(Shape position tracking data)
__________

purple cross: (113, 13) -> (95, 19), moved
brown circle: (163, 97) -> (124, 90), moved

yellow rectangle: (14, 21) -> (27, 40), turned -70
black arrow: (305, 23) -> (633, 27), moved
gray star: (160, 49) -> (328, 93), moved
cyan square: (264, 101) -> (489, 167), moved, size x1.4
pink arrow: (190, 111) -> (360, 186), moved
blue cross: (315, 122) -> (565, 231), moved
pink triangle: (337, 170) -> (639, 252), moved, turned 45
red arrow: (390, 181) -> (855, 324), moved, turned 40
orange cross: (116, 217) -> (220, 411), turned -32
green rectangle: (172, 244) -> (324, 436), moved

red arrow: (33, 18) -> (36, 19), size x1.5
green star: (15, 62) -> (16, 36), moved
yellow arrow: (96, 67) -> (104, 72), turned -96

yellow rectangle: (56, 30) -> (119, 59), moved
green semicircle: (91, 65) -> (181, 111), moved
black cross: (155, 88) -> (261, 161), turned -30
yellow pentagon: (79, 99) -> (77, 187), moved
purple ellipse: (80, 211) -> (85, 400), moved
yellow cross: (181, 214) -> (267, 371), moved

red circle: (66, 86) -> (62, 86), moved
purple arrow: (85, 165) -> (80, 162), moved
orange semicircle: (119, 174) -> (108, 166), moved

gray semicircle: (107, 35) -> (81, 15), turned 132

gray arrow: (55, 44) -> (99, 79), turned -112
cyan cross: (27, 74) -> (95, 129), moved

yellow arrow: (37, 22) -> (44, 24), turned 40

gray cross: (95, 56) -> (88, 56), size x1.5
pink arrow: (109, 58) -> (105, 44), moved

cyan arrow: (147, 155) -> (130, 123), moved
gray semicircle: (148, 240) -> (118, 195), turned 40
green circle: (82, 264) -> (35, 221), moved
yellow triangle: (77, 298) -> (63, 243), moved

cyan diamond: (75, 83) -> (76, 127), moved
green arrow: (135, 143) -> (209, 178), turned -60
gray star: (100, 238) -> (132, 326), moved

__________

Every line above is to be transcribed exactly.

purple cross: (113, 13) -> (95, 19), moved
brown circle: (163, 97) -> (124, 90), moved

yellow rectangle: (14, 21) -> (27, 40), turned -70
black arrow: (305, 23) -> (633, 27), moved
gray star: (160, 49) -> (328, 93), moved
cyan square: (264, 101) -> (489, 167), moved, size x1.4
pink arrow: (190, 111) -> (360, 186), moved
blue cross: (315, 122) -> (565, 231), moved
pink triangle: (337, 170) -> (639, 252), moved, turned 45
red arrow: (390, 181) -> (855, 324), moved, turned 40
orange cross: (116, 217) -> (220, 411), turned -32
green rectangle: (172, 244) -> (324, 436), moved

red arrow: (33, 18) -> (36, 19), size x1.5
green star: (15, 62) -> (16, 36), moved
yellow arrow: (96, 67) -> (104, 72), turned -96

yellow rectangle: (56, 30) -> (119, 59), moved
green semicircle: (91, 65) -> (181, 111), moved
black cross: (155, 88) -> (261, 161), turned -30
yellow pentagon: (79, 99) -> (77, 187), moved
purple ellipse: (80, 211) -> (85, 400), moved
yellow cross: (181, 214) -> (267, 371), moved

red circle: (66, 86) -> (62, 86), moved
purple arrow: (85, 165) -> (80, 162), moved
orange semicircle: (119, 174) -> (108, 166), moved

gray semicircle: (107, 35) -> (81, 15), turned 132

gray arrow: (55, 44) -> (99, 79), turned -112
cyan cross: (27, 74) -> (95, 129), moved

yellow arrow: (37, 22) -> (44, 24), turned 40

gray cross: (95, 56) -> (88, 56), size x1.5
pink arrow: (109, 58) -> (105, 44), moved

cyan arrow: (147, 155) -> (130, 123), moved
gray semicircle: (148, 240) -> (118, 195), turned 40
green circle: (82, 264) -> (35, 221), moved
yellow triangle: (77, 298) -> (63, 243), moved

cyan diamond: (75, 83) -> (76, 127), moved
green arrow: (135, 143) -> (209, 178), turned -60
gray star: (100, 238) -> (132, 326), moved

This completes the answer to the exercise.